Print, exactly as written, every line from the first line of the records below through the line containing "Answer in <instances>...</instances>.", and nothing further.
........
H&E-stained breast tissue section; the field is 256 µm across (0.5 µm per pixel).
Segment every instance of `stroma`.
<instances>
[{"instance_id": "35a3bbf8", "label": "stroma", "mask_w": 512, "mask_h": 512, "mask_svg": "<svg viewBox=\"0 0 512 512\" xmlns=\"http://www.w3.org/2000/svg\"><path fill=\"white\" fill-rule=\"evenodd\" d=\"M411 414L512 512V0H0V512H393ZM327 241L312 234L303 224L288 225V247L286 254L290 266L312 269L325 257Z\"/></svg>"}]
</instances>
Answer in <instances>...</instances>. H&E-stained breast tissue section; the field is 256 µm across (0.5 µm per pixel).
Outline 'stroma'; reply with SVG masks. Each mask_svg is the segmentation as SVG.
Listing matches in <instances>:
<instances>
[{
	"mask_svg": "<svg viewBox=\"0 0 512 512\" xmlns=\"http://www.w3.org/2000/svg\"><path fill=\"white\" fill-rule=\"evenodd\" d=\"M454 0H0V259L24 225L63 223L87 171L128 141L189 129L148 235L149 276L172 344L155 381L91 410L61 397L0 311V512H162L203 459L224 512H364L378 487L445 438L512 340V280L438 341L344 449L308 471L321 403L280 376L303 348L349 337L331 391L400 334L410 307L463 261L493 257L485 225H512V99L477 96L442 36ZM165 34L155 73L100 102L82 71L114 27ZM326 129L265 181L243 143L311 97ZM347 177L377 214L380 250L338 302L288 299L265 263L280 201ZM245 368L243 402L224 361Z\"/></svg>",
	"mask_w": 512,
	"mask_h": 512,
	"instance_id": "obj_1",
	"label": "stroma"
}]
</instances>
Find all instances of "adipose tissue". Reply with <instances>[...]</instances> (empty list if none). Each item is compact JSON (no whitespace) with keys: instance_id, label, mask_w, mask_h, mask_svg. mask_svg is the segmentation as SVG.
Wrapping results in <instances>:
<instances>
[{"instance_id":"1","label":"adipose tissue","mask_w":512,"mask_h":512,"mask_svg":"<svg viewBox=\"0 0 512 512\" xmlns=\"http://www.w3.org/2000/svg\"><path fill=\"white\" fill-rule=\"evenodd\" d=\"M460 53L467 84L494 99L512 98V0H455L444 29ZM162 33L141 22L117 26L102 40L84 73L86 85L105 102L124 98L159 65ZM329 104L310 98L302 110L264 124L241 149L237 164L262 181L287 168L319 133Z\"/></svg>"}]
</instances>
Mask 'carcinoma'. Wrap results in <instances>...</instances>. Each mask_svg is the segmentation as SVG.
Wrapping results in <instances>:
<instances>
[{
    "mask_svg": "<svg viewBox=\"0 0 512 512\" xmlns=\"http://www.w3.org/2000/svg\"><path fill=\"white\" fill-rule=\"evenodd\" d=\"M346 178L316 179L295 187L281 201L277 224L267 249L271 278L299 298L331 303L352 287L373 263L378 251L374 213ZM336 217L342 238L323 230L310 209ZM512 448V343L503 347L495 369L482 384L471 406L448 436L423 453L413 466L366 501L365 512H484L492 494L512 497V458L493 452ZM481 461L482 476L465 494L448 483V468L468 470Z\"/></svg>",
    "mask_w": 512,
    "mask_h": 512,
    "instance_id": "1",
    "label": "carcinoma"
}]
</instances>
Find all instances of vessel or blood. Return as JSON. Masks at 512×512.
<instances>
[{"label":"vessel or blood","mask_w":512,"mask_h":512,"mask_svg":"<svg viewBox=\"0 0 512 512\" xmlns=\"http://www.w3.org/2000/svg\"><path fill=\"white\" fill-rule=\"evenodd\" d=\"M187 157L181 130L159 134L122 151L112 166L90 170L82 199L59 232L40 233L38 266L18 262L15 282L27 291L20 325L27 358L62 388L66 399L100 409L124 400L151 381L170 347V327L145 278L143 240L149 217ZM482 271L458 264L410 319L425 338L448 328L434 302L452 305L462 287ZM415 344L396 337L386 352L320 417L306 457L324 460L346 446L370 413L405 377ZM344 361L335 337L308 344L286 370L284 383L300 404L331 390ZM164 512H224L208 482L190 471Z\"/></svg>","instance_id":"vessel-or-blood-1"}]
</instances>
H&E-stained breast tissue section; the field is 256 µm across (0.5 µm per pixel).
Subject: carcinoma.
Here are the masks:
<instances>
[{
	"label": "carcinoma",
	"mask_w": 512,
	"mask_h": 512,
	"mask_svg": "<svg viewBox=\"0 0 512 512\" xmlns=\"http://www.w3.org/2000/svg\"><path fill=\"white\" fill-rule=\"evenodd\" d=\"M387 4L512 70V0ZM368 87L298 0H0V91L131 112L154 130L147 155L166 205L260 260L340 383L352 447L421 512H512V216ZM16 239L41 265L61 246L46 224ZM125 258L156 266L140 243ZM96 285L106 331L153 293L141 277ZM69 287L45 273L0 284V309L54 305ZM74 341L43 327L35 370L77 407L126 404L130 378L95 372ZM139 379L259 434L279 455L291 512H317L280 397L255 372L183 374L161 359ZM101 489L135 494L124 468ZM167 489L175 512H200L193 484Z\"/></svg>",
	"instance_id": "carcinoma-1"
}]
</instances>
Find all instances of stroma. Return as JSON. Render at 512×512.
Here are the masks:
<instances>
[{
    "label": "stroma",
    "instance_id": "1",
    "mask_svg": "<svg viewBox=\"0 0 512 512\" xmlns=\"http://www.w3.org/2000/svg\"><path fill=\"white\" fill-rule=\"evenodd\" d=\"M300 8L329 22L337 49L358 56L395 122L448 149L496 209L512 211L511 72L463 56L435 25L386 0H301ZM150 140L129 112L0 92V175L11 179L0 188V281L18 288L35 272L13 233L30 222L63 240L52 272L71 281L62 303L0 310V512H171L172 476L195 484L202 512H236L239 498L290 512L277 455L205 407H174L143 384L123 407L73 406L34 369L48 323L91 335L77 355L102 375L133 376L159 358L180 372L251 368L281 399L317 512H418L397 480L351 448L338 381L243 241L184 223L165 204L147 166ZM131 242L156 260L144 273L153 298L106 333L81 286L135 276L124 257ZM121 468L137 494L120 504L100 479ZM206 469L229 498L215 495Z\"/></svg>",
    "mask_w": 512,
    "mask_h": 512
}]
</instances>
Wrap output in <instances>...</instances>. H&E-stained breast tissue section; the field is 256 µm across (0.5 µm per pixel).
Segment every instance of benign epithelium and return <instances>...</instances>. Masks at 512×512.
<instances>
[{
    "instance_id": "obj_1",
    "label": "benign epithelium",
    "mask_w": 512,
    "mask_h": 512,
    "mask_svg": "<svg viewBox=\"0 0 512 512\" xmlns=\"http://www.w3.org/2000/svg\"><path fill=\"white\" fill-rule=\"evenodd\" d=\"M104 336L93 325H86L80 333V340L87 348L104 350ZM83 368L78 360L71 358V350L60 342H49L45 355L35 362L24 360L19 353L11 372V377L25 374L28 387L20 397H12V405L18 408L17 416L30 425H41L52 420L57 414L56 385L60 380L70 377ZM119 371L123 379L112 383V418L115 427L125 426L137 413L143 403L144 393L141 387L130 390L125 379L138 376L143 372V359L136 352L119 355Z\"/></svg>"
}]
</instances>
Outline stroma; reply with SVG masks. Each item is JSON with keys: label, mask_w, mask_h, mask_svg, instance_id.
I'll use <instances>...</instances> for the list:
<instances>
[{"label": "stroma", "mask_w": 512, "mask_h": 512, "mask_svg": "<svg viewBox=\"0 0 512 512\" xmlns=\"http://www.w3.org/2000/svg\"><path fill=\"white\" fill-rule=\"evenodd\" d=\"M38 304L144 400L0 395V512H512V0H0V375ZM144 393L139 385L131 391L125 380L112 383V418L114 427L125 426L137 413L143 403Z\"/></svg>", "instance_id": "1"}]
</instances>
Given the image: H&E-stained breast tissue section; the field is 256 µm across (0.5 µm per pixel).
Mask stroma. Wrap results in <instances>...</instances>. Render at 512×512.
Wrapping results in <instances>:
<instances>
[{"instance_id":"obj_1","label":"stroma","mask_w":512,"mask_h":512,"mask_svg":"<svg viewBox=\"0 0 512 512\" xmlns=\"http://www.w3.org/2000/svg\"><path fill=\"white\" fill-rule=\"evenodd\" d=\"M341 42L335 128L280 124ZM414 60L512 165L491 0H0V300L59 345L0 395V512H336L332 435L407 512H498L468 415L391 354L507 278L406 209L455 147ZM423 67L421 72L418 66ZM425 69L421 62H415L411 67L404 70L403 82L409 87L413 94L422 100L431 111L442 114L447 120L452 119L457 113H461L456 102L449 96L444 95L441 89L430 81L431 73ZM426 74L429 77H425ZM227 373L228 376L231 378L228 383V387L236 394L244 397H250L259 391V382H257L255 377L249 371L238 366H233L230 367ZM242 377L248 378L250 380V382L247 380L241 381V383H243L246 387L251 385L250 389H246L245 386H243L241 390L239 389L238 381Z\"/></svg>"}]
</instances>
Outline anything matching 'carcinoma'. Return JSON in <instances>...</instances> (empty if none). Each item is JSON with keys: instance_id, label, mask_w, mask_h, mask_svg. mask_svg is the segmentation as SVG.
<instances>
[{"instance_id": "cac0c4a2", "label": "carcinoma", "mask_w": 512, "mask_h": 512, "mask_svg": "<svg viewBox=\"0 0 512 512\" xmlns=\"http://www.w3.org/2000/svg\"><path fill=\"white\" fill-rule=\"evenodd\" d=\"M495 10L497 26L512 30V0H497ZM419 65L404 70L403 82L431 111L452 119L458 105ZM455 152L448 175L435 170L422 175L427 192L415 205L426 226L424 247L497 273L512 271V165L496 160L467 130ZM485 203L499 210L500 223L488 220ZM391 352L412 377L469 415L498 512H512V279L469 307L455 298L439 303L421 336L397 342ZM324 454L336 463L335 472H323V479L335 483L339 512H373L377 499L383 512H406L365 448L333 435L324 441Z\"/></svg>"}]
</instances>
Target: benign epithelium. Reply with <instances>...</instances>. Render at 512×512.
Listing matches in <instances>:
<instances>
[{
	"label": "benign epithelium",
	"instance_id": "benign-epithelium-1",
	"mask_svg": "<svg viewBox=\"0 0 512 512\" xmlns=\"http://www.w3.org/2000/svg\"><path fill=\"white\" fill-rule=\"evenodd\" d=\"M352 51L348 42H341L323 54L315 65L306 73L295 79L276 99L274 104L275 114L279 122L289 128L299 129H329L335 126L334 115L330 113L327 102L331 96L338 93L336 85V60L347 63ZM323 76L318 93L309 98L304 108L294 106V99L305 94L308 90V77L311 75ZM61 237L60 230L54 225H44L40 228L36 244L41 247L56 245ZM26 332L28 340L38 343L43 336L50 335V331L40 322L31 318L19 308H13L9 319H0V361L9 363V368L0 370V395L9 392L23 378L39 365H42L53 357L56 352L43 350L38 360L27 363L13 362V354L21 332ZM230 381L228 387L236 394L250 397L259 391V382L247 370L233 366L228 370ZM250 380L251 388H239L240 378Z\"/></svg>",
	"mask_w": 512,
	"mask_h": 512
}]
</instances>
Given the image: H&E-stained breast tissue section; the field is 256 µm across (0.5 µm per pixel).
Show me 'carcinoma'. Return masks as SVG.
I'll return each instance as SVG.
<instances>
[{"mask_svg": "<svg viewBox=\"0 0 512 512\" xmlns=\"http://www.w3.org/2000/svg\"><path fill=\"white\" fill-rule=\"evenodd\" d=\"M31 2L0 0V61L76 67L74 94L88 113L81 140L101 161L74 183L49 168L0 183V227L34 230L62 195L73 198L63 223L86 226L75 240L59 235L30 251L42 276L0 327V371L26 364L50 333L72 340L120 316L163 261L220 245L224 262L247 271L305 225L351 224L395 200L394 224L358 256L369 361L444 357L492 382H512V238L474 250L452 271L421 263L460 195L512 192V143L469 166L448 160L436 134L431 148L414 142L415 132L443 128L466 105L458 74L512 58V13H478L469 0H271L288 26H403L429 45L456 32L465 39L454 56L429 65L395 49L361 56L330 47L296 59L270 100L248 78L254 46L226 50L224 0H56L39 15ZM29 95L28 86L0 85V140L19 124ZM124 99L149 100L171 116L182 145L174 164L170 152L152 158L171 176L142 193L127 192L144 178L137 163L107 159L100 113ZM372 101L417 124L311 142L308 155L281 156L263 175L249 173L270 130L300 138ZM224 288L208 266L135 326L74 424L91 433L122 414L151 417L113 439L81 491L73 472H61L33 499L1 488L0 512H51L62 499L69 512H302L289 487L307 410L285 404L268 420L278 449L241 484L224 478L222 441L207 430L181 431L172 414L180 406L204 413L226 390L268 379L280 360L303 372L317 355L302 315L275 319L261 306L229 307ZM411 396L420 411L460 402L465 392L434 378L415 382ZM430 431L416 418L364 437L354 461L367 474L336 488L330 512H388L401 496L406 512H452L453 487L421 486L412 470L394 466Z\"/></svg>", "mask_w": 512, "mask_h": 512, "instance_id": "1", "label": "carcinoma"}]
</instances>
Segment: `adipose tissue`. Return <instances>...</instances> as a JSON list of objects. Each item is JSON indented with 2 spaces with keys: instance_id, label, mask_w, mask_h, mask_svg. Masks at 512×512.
........
» Response to the exercise
H&E-stained breast tissue section; the field is 256 µm across (0.5 µm per pixel).
Segment every instance of `stroma`.
<instances>
[{"instance_id": "35a3bbf8", "label": "stroma", "mask_w": 512, "mask_h": 512, "mask_svg": "<svg viewBox=\"0 0 512 512\" xmlns=\"http://www.w3.org/2000/svg\"><path fill=\"white\" fill-rule=\"evenodd\" d=\"M411 414L512 512V0H0V512H393ZM327 241L312 234L303 224L288 225V247L286 254L290 266L312 269L325 257Z\"/></svg>"}]
</instances>
Answer in <instances>...</instances>. H&E-stained breast tissue section; the field is 256 µm across (0.5 µm per pixel).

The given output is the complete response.